**Data below:**
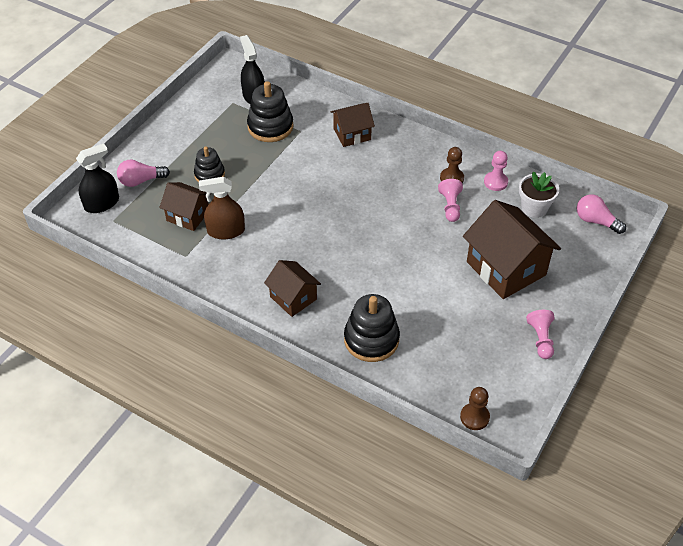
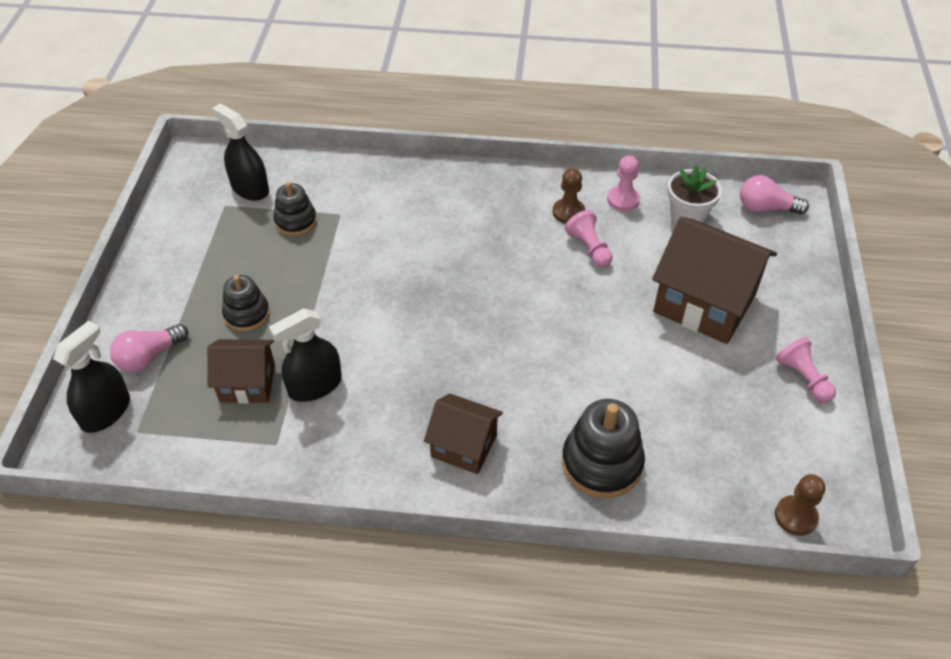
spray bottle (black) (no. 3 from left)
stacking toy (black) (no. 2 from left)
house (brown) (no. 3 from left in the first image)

**Required action:**
Where does the string "black" occur in the data above? Copy every line that holds it.

**Task response:**
spray bottle (black) (no. 3 from left)
stacking toy (black) (no. 2 from left)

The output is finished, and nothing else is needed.